Task item:
Copy out the lines below word for word.

Records for the exercise:
=-=-=-=-=

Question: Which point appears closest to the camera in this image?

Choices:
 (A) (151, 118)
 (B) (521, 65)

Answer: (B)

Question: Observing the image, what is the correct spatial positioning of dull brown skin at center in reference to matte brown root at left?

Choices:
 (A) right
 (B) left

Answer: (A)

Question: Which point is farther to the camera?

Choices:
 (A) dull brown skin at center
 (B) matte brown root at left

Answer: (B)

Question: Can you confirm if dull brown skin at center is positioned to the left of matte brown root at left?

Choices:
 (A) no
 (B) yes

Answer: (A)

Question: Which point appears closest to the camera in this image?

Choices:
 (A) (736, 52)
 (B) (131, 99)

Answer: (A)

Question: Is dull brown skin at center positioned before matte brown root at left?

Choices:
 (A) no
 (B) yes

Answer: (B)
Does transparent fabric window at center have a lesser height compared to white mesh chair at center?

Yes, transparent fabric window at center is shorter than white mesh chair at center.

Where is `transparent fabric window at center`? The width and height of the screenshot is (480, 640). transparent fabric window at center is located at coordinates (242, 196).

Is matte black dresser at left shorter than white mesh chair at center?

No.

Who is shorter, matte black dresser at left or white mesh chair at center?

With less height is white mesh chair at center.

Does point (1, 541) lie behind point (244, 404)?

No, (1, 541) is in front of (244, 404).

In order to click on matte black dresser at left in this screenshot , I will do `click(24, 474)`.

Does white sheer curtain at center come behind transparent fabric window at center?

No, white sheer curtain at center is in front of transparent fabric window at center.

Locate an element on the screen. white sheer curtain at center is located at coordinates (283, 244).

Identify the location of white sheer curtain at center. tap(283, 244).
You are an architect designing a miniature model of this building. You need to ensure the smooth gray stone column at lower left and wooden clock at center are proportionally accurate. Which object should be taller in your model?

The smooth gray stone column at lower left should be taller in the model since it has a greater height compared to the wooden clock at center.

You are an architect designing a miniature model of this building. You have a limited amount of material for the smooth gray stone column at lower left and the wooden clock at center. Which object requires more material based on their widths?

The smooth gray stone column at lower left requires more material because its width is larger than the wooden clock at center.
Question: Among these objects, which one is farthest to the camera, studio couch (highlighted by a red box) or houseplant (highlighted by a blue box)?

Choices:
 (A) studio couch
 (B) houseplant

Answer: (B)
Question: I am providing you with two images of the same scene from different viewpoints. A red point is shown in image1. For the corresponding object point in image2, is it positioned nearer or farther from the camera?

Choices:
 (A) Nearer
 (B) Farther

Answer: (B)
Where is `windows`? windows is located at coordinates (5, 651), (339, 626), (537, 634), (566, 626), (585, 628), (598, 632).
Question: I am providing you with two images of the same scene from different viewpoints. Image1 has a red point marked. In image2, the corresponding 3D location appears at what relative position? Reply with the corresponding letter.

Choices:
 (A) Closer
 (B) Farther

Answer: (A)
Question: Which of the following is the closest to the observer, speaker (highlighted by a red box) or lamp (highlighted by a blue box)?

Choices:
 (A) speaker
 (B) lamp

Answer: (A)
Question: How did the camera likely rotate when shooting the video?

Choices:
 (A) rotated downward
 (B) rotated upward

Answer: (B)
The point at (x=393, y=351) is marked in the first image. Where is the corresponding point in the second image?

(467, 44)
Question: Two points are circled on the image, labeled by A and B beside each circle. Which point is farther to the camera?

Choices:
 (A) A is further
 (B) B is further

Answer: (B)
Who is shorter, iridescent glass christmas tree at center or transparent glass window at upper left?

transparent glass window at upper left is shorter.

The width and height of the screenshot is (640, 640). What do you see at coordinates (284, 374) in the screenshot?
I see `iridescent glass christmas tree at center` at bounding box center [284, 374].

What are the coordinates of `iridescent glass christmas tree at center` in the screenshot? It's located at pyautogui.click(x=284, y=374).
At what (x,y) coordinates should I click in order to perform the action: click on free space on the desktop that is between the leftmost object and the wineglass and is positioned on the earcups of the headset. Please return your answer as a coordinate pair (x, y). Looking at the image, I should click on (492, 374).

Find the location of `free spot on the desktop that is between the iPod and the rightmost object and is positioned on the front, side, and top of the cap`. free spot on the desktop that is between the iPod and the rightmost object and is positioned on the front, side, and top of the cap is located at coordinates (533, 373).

=-=-=-=-=

Exercise solution:
Question: Which point appears closest to the camera in this image?

Choices:
 (A) (151, 118)
 (B) (521, 65)

Answer: (B)

Question: Observing the image, what is the correct spatial positioning of dull brown skin at center in reference to matte brown root at left?

Choices:
 (A) right
 (B) left

Answer: (A)

Question: Which point is farther to the camera?

Choices:
 (A) dull brown skin at center
 (B) matte brown root at left

Answer: (B)

Question: Can you confirm if dull brown skin at center is positioned to the left of matte brown root at left?

Choices:
 (A) no
 (B) yes

Answer: (A)

Question: Which point appears closest to the camera in this image?

Choices:
 (A) (736, 52)
 (B) (131, 99)

Answer: (A)

Question: Is dull brown skin at center positioned before matte brown root at left?

Choices:
 (A) no
 (B) yes

Answer: (B)
Does transparent fabric window at center have a lesser height compared to white mesh chair at center?

Yes, transparent fabric window at center is shorter than white mesh chair at center.

Where is `transparent fabric window at center`? The width and height of the screenshot is (480, 640). transparent fabric window at center is located at coordinates (242, 196).

Is matte black dresser at left shorter than white mesh chair at center?

No.

Who is shorter, matte black dresser at left or white mesh chair at center?

With less height is white mesh chair at center.

Does point (1, 541) lie behind point (244, 404)?

No, (1, 541) is in front of (244, 404).

In order to click on matte black dresser at left in this screenshot , I will do `click(24, 474)`.

Does white sheer curtain at center come behind transparent fabric window at center?

No, white sheer curtain at center is in front of transparent fabric window at center.

Locate an element on the screen. white sheer curtain at center is located at coordinates (283, 244).

Identify the location of white sheer curtain at center. tap(283, 244).
You are an architect designing a miniature model of this building. You need to ensure the smooth gray stone column at lower left and wooden clock at center are proportionally accurate. Which object should be taller in your model?

The smooth gray stone column at lower left should be taller in the model since it has a greater height compared to the wooden clock at center.

You are an architect designing a miniature model of this building. You have a limited amount of material for the smooth gray stone column at lower left and the wooden clock at center. Which object requires more material based on their widths?

The smooth gray stone column at lower left requires more material because its width is larger than the wooden clock at center.
Question: Among these objects, which one is farthest to the camera, studio couch (highlighted by a red box) or houseplant (highlighted by a blue box)?

Choices:
 (A) studio couch
 (B) houseplant

Answer: (B)
Question: I am providing you with two images of the same scene from different viewpoints. A red point is shown in image1. For the corresponding object point in image2, is it positioned nearer or farther from the camera?

Choices:
 (A) Nearer
 (B) Farther

Answer: (B)
Where is `windows`? windows is located at coordinates (5, 651), (339, 626), (537, 634), (566, 626), (585, 628), (598, 632).
Question: I am providing you with two images of the same scene from different viewpoints. Image1 has a red point marked. In image2, the corresponding 3D location appears at what relative position? Reply with the corresponding letter.

Choices:
 (A) Closer
 (B) Farther

Answer: (A)
Question: Which of the following is the closest to the observer, speaker (highlighted by a red box) or lamp (highlighted by a blue box)?

Choices:
 (A) speaker
 (B) lamp

Answer: (A)
Question: How did the camera likely rotate when shooting the video?

Choices:
 (A) rotated downward
 (B) rotated upward

Answer: (B)
The point at (x=393, y=351) is marked in the first image. Where is the corresponding point in the second image?

(467, 44)
Question: Two points are circled on the image, labeled by A and B beside each circle. Which point is farther to the camera?

Choices:
 (A) A is further
 (B) B is further

Answer: (B)
Who is shorter, iridescent glass christmas tree at center or transparent glass window at upper left?

transparent glass window at upper left is shorter.

The width and height of the screenshot is (640, 640). What do you see at coordinates (284, 374) in the screenshot?
I see `iridescent glass christmas tree at center` at bounding box center [284, 374].

What are the coordinates of `iridescent glass christmas tree at center` in the screenshot? It's located at pyautogui.click(x=284, y=374).
At what (x,y) coordinates should I click in order to perform the action: click on free space on the desktop that is between the leftmost object and the wineglass and is positioned on the earcups of the headset. Please return your answer as a coordinate pair (x, y). Looking at the image, I should click on (492, 374).

Find the location of `free spot on the desktop that is between the iPod and the rightmost object and is positioned on the front, side, and top of the cap`. free spot on the desktop that is between the iPod and the rightmost object and is positioned on the front, side, and top of the cap is located at coordinates (533, 373).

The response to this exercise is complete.